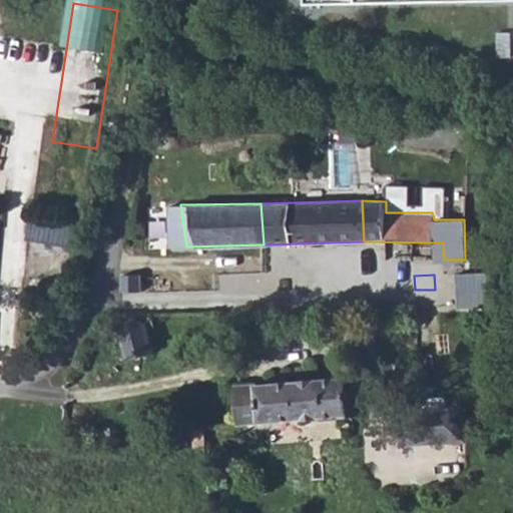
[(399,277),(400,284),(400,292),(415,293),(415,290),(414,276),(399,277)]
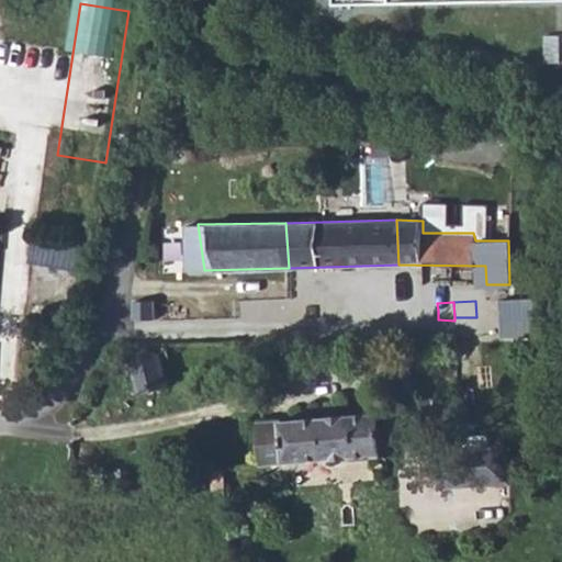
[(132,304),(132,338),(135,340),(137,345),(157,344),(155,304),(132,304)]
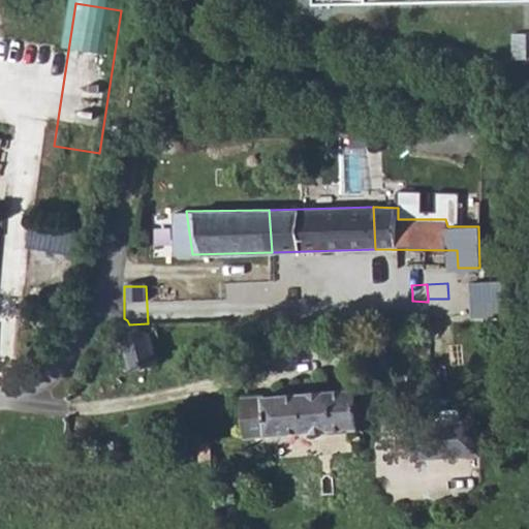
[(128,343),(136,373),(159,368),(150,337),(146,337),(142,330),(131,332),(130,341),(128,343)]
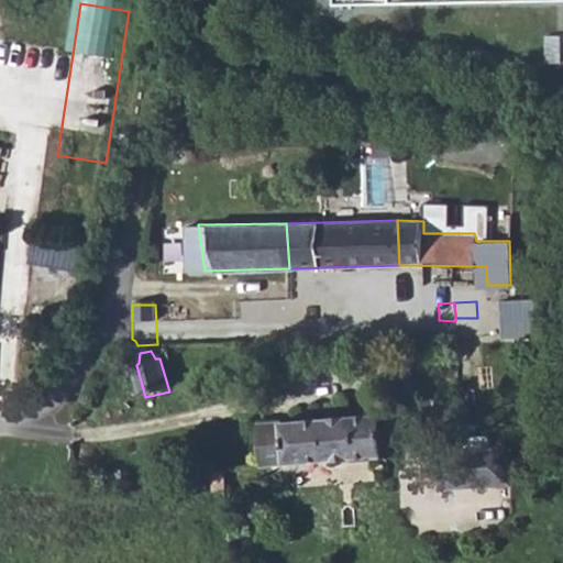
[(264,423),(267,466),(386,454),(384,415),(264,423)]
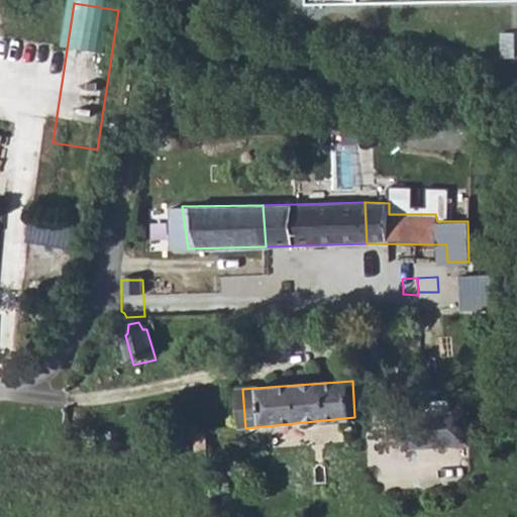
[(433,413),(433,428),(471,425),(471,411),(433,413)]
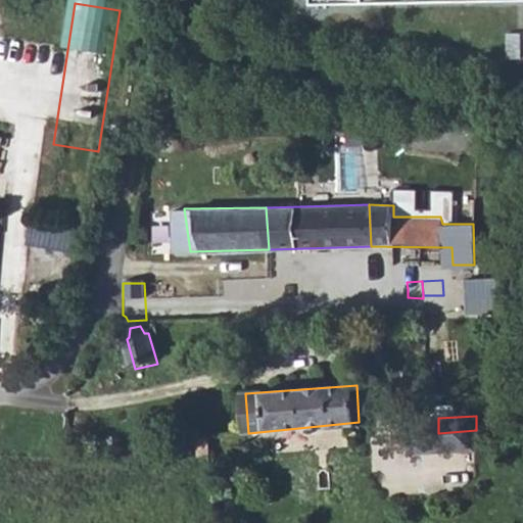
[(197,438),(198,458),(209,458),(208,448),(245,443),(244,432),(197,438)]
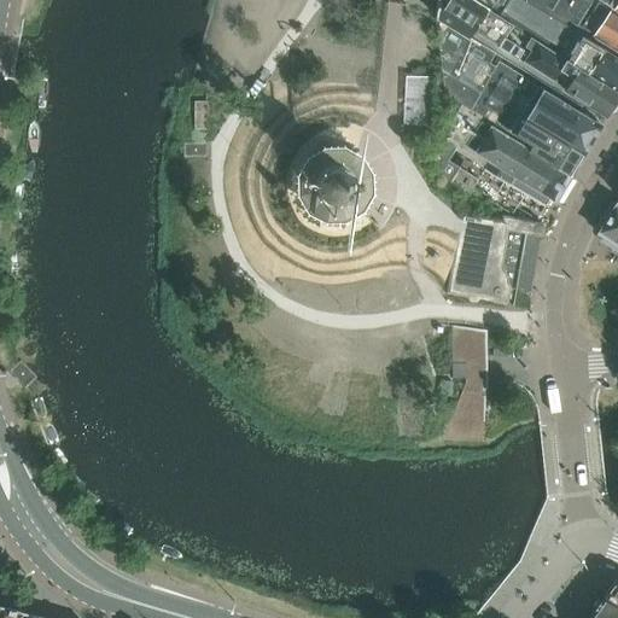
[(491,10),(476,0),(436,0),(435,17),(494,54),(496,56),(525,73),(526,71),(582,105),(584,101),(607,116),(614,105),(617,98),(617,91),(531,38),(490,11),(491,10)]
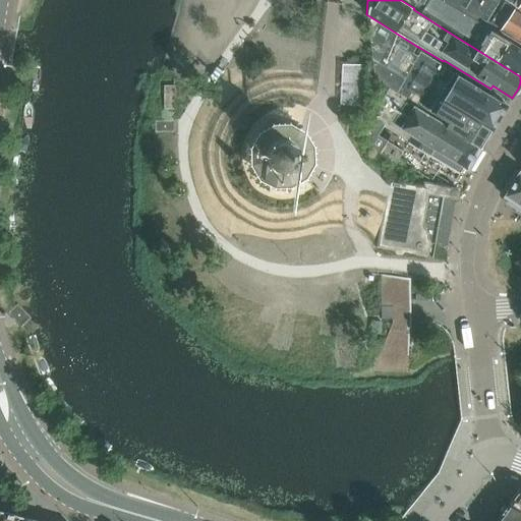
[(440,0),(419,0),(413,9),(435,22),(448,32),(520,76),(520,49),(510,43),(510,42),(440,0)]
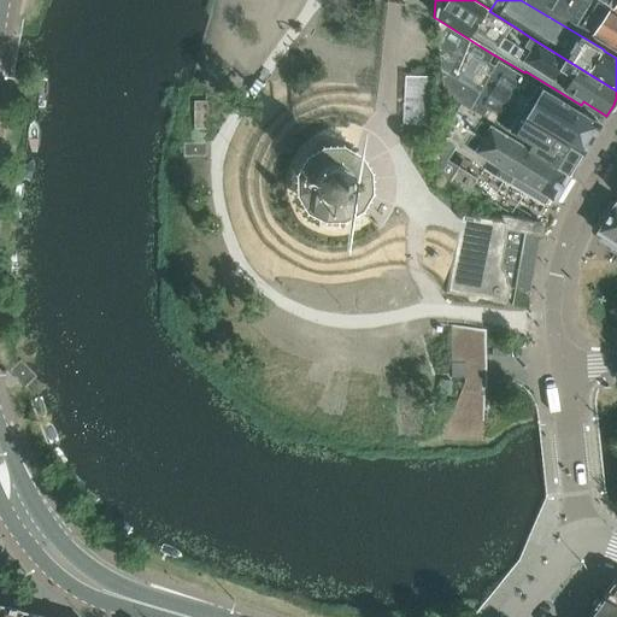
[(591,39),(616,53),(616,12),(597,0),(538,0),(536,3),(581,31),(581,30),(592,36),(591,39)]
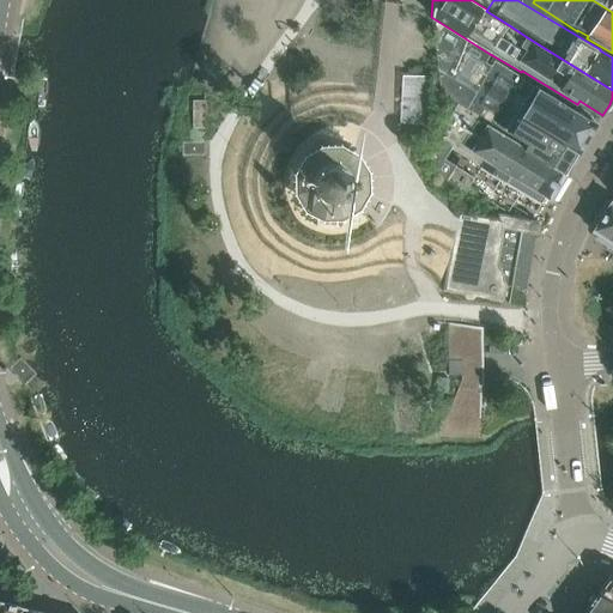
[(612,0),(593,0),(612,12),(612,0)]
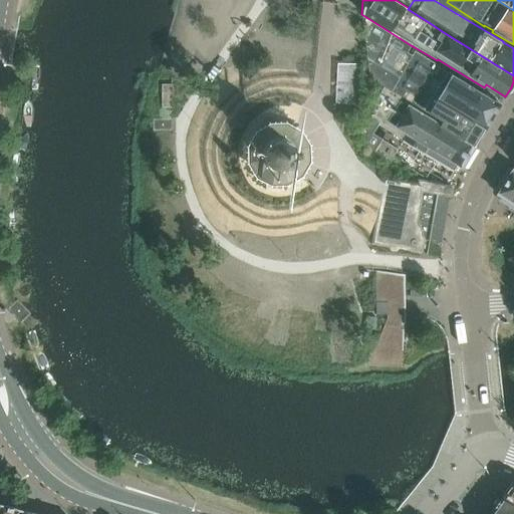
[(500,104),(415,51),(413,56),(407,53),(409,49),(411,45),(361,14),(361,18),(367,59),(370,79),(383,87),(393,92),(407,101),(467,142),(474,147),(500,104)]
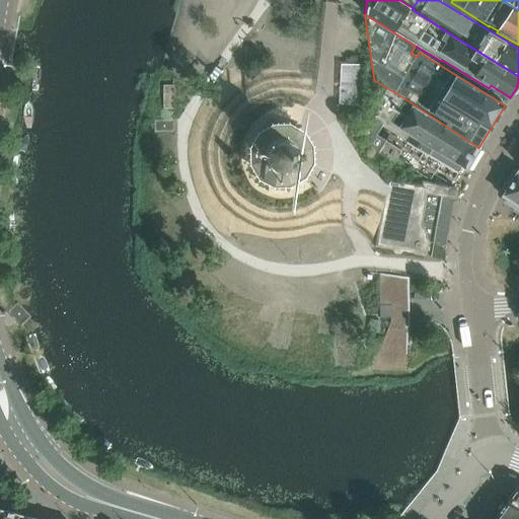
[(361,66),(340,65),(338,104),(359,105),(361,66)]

○ ○ ○

Please write out every line of the listing above exactly, and leave the images behind.

**ANSWER SPACE:**
[(399,277),(400,284),(400,292),(415,293),(415,290),(414,276),(399,277)]
[(132,304),(132,338),(135,340),(137,345),(157,344),(155,304),(132,304)]
[(128,343),(136,373),(159,368),(150,337),(146,337),(142,330),(131,332),(130,341),(128,343)]
[(264,423),(267,466),(386,454),(384,415),(264,423)]
[(433,413),(433,428),(471,425),(471,411),(433,413)]
[(197,438),(198,458),(209,458),(208,448),(245,443),(244,432),(197,438)]
[(491,10),(476,0),(436,0),(435,17),(494,54),(496,56),(525,73),(526,71),(582,105),(584,101),(607,116),(614,105),(617,98),(617,91),(531,38),(490,11),(491,10)]
[(440,0),(419,0),(413,9),(435,22),(448,32),(520,76),(520,49),(510,43),(510,42),(440,0)]
[(591,39),(616,53),(616,12),(597,0),(538,0),(536,3),(581,31),(581,30),(592,36),(591,39)]
[(612,0),(593,0),(612,12),(612,0)]
[(500,104),(415,51),(413,56),(407,53),(409,49),(411,45),(361,14),(361,18),(367,59),(370,79),(383,87),(393,92),(407,101),(467,142),(474,147),(500,104)]
[(361,66),(340,65),(338,104),(359,105),(361,66)]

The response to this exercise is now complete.